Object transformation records
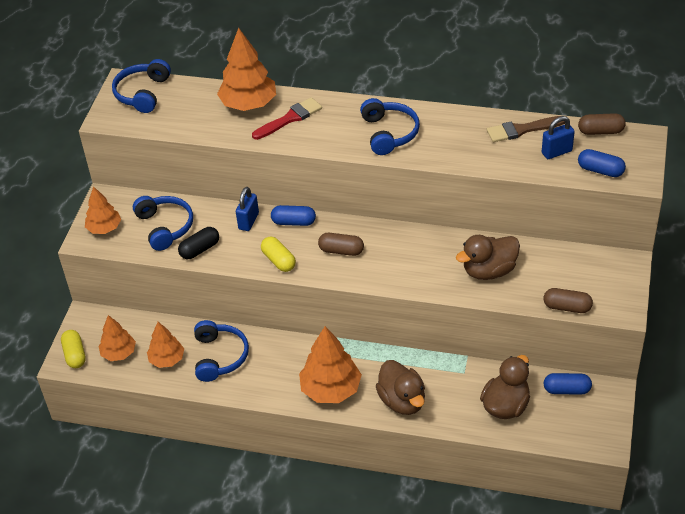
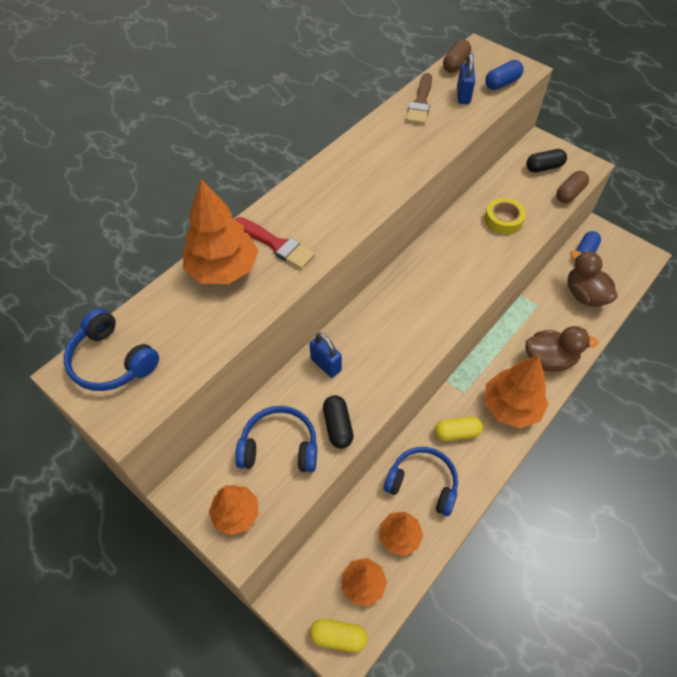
camera: 65 degrees left, 10 degrees up
(278, 260) = (399, 362): yellow capsule -> yellow capsule (456, 433)
(290, 118) = (276, 244): red brush -> red brush turned 135 degrees clockwise
(293, 222) = (353, 328): blue capsule -> none
(341, 251) = (417, 307): brown capsule -> none
(389, 133) = (359, 182): blue headphones -> none
(489, 271) = (503, 220): brown duck -> yellow tape
(590, 277) = (544, 167): none -> black capsule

JOB ITEM:
Skip the pictures, then return the rest of the data exactly.

TASK SOLUTION:
camera: 65 degrees left, 10 degrees up
(278, 260) = (399, 362): yellow capsule -> yellow capsule (456, 433)
(290, 118) = (276, 244): red brush -> red brush turned 135 degrees clockwise
(293, 222) = (353, 328): blue capsule -> none
(341, 251) = (417, 307): brown capsule -> none
(389, 133) = (359, 182): blue headphones -> none
(489, 271) = (503, 220): brown duck -> yellow tape
(590, 277) = (544, 167): none -> black capsule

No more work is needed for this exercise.